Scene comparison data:
━━━━━━━━

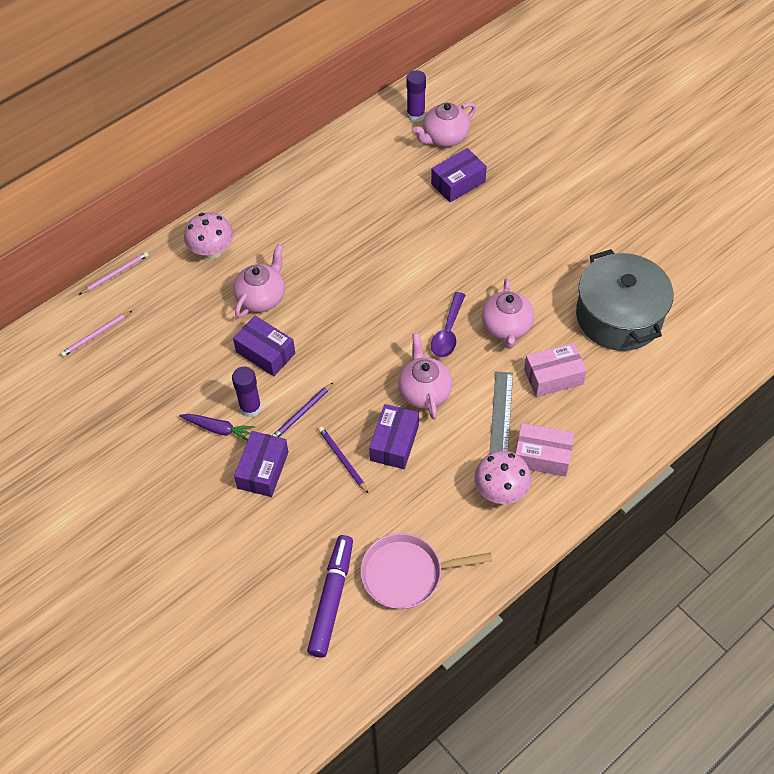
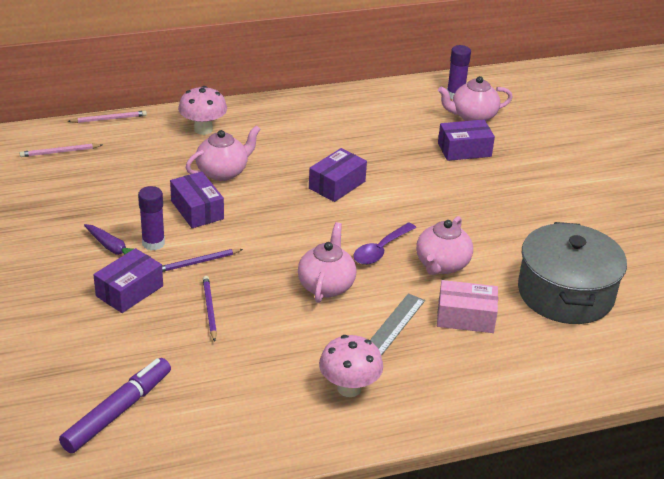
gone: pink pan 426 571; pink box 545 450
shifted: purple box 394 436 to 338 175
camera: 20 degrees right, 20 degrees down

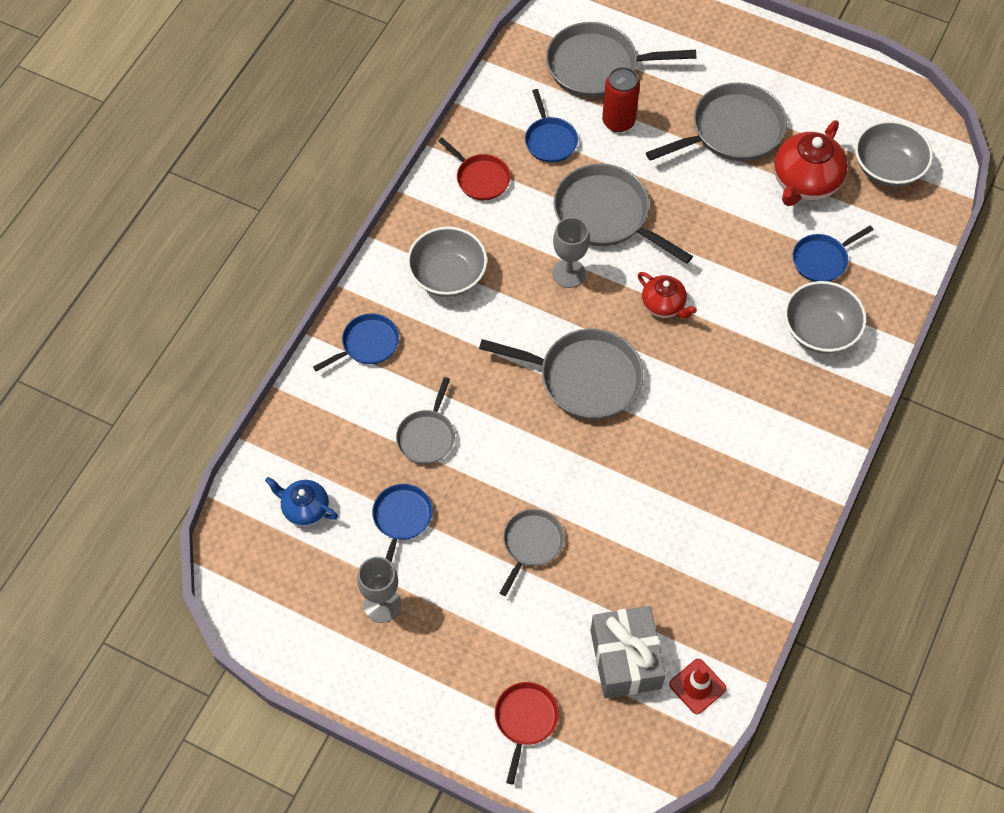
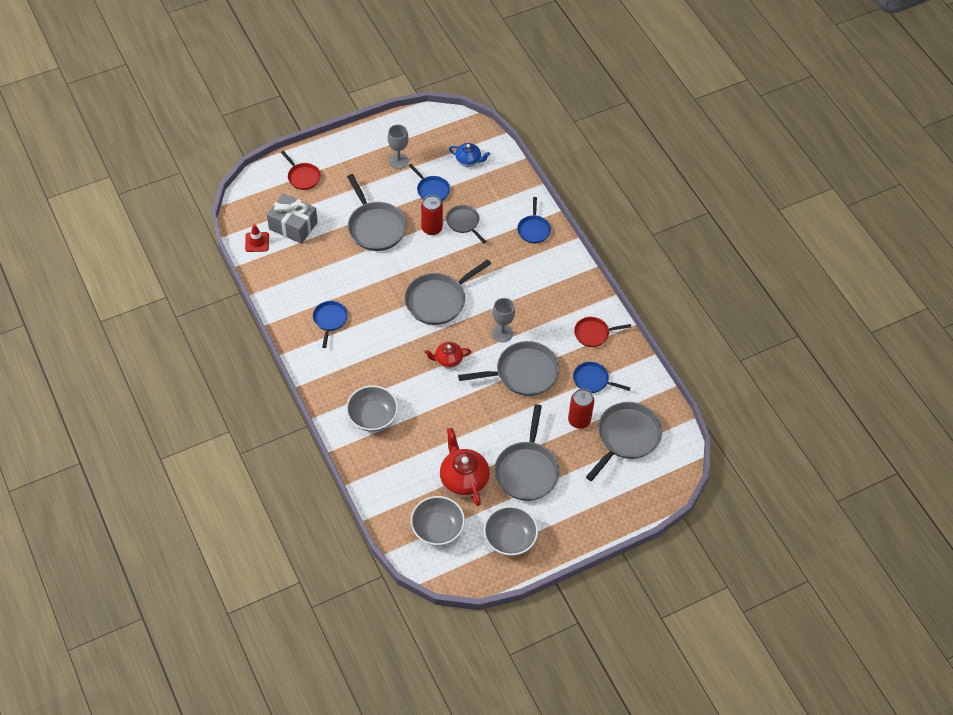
new: red can 432 215
shifted: grey bowl 447 262 to 511 531; blue pan 833 254 to 330 324
rotated: blue teapot 301 502 = 469 155 45 degrees clockwise
scaled: grey pan 532 552 = 377 212 x1.75
camera: 125 degrees right, 5 degrees down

━━━━━━━━

Work required:
For this exercise, copy the lines from the one that contains "scaled: grey pan 532 552 = 377 212 x1.75" through the last line of the records, exactly and only those.

Answer section:
scaled: grey pan 532 552 = 377 212 x1.75
camera: 125 degrees right, 5 degrees down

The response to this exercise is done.